● PROBLEM DESCRIPTION: Reprint every line of the data, keeping each character intact.

*** Opening of DATA SHOWN ***

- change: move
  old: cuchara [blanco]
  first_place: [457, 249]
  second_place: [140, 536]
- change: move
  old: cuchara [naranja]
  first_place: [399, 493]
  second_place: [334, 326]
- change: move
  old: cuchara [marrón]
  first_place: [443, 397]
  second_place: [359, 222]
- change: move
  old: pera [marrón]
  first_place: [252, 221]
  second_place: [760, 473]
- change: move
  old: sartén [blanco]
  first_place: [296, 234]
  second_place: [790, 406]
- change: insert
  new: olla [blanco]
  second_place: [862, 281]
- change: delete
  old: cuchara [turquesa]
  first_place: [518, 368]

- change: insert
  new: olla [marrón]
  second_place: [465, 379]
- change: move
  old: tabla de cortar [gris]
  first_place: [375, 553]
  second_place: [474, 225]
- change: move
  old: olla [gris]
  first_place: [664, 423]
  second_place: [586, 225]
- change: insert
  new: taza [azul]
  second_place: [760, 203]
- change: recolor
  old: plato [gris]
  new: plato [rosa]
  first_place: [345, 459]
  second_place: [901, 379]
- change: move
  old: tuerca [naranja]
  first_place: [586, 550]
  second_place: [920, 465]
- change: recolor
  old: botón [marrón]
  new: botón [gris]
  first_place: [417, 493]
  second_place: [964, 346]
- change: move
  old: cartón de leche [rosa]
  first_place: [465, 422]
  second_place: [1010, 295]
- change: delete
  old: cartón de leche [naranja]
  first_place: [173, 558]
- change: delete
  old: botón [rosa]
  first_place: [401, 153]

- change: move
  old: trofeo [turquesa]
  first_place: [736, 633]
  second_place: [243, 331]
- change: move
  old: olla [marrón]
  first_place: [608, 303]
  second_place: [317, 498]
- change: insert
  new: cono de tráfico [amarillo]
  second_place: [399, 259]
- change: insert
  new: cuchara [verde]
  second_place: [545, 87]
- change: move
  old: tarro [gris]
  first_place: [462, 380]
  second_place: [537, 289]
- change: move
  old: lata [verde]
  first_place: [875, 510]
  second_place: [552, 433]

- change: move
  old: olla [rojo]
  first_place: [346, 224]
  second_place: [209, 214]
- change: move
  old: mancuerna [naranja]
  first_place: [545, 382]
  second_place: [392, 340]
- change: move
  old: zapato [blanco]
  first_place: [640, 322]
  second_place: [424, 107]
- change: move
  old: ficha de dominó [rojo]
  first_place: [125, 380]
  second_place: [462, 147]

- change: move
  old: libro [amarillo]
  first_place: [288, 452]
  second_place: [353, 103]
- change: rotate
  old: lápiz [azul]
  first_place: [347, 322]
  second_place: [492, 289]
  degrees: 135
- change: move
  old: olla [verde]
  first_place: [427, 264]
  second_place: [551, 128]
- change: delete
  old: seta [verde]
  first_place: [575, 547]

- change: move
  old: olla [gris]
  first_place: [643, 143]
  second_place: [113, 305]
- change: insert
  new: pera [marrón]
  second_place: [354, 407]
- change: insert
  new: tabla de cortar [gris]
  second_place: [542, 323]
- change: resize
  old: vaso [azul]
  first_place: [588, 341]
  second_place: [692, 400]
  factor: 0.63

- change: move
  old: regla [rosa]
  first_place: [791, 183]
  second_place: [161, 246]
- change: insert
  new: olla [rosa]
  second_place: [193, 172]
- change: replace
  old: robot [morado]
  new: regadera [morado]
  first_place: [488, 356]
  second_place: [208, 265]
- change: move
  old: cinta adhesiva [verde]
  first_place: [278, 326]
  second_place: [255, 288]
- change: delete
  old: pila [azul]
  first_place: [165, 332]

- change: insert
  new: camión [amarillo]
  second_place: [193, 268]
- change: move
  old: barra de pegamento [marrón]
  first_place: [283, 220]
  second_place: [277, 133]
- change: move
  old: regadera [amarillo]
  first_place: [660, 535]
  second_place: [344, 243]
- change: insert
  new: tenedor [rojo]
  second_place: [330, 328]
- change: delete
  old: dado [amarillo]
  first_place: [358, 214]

*** Close of DATA SHOWN ***

● WRITTEN ANSWER:
- change: move
  old: cuchara [blanco]
  first_place: [457, 249]
  second_place: [140, 536]
- change: move
  old: cuchara [naranja]
  first_place: [399, 493]
  second_place: [334, 326]
- change: move
  old: cuchara [marrón]
  first_place: [443, 397]
  second_place: [359, 222]
- change: move
  old: pera [marrón]
  first_place: [252, 221]
  second_place: [760, 473]
- change: move
  old: sartén [blanco]
  first_place: [296, 234]
  second_place: [790, 406]
- change: insert
  new: olla [blanco]
  second_place: [862, 281]
- change: delete
  old: cuchara [turquesa]
  first_place: [518, 368]

- change: insert
  new: olla [marrón]
  second_place: [465, 379]
- change: move
  old: tabla de cortar [gris]
  first_place: [375, 553]
  second_place: [474, 225]
- change: move
  old: olla [gris]
  first_place: [664, 423]
  second_place: [586, 225]
- change: insert
  new: taza [azul]
  second_place: [760, 203]
- change: recolor
  old: plato [gris]
  new: plato [rosa]
  first_place: [345, 459]
  second_place: [901, 379]
- change: move
  old: tuerca [naranja]
  first_place: [586, 550]
  second_place: [920, 465]
- change: recolor
  old: botón [marrón]
  new: botón [gris]
  first_place: [417, 493]
  second_place: [964, 346]
- change: move
  old: cartón de leche [rosa]
  first_place: [465, 422]
  second_place: [1010, 295]
- change: delete
  old: cartón de leche [naranja]
  first_place: [173, 558]
- change: delete
  old: botón [rosa]
  first_place: [401, 153]

- change: move
  old: trofeo [turquesa]
  first_place: [736, 633]
  second_place: [243, 331]
- change: move
  old: olla [marrón]
  first_place: [608, 303]
  second_place: [317, 498]
- change: insert
  new: cono de tráfico [amarillo]
  second_place: [399, 259]
- change: insert
  new: cuchara [verde]
  second_place: [545, 87]
- change: move
  old: tarro [gris]
  first_place: [462, 380]
  second_place: [537, 289]
- change: move
  old: lata [verde]
  first_place: [875, 510]
  second_place: [552, 433]

- change: move
  old: olla [rojo]
  first_place: [346, 224]
  second_place: [209, 214]
- change: move
  old: mancuerna [naranja]
  first_place: [545, 382]
  second_place: [392, 340]
- change: move
  old: zapato [blanco]
  first_place: [640, 322]
  second_place: [424, 107]
- change: move
  old: ficha de dominó [rojo]
  first_place: [125, 380]
  second_place: [462, 147]

- change: move
  old: libro [amarillo]
  first_place: [288, 452]
  second_place: [353, 103]
- change: rotate
  old: lápiz [azul]
  first_place: [347, 322]
  second_place: [492, 289]
  degrees: 135
- change: move
  old: olla [verde]
  first_place: [427, 264]
  second_place: [551, 128]
- change: delete
  old: seta [verde]
  first_place: [575, 547]

- change: move
  old: olla [gris]
  first_place: [643, 143]
  second_place: [113, 305]
- change: insert
  new: pera [marrón]
  second_place: [354, 407]
- change: insert
  new: tabla de cortar [gris]
  second_place: [542, 323]
- change: resize
  old: vaso [azul]
  first_place: [588, 341]
  second_place: [692, 400]
  factor: 0.63

- change: move
  old: regla [rosa]
  first_place: [791, 183]
  second_place: [161, 246]
- change: insert
  new: olla [rosa]
  second_place: [193, 172]
- change: replace
  old: robot [morado]
  new: regadera [morado]
  first_place: [488, 356]
  second_place: [208, 265]
- change: move
  old: cinta adhesiva [verde]
  first_place: [278, 326]
  second_place: [255, 288]
- change: delete
  old: pila [azul]
  first_place: [165, 332]

- change: insert
  new: camión [amarillo]
  second_place: [193, 268]
- change: move
  old: barra de pegamento [marrón]
  first_place: [283, 220]
  second_place: [277, 133]
- change: move
  old: regadera [amarillo]
  first_place: [660, 535]
  second_place: [344, 243]
- change: insert
  new: tenedor [rojo]
  second_place: [330, 328]
- change: delete
  old: dado [amarillo]
  first_place: [358, 214]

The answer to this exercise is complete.